*EXERCISE DIRECTIONS*. Take the listing below and print exactly the lines starting at the line containing "to (436 224)" and ending at the line containing "camera: 65 degrees left, 25 degrees up", both ends included, and no others.

*LISTED RECORDS*.
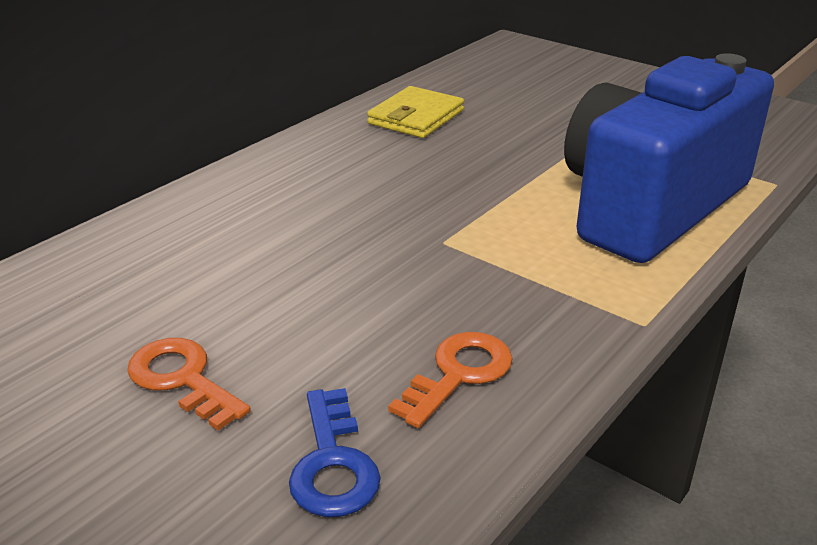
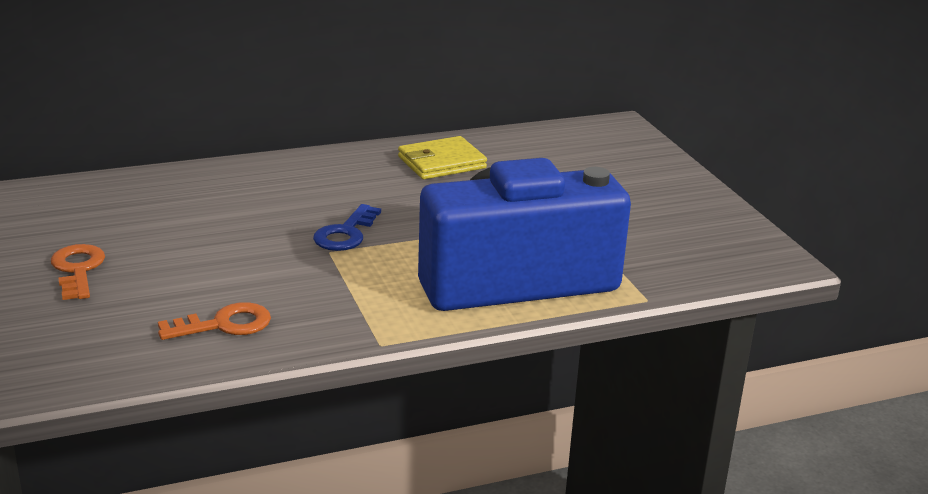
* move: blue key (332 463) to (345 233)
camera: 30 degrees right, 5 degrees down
--
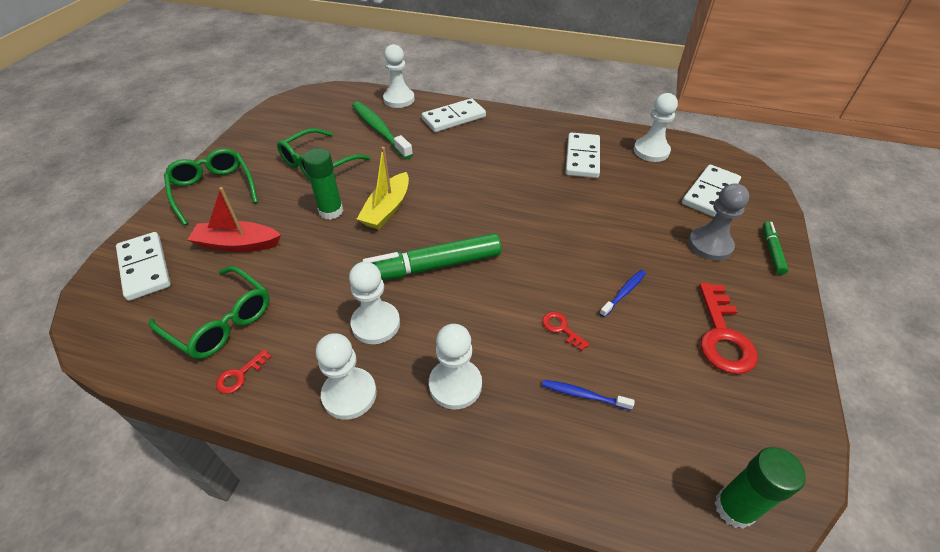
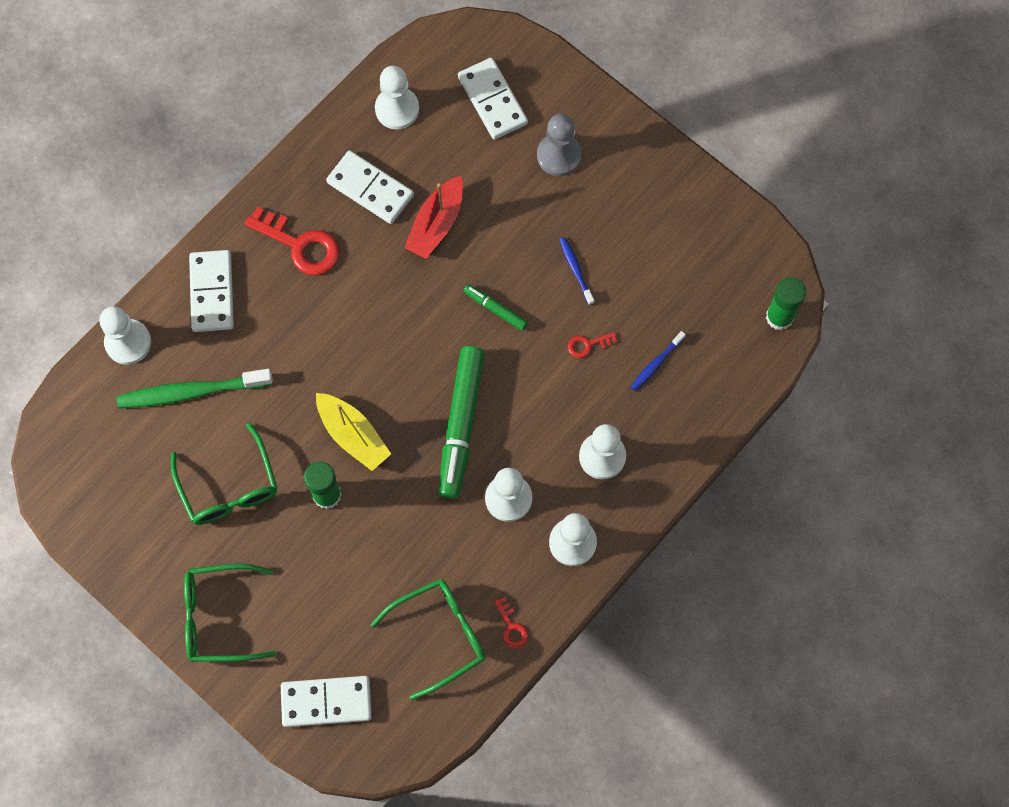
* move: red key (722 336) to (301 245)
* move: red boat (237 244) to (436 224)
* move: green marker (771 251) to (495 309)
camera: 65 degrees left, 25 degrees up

*TASK ANSWER*.
* move: red boat (237 244) to (436 224)
* move: green marker (771 251) to (495 309)
camera: 65 degrees left, 25 degrees up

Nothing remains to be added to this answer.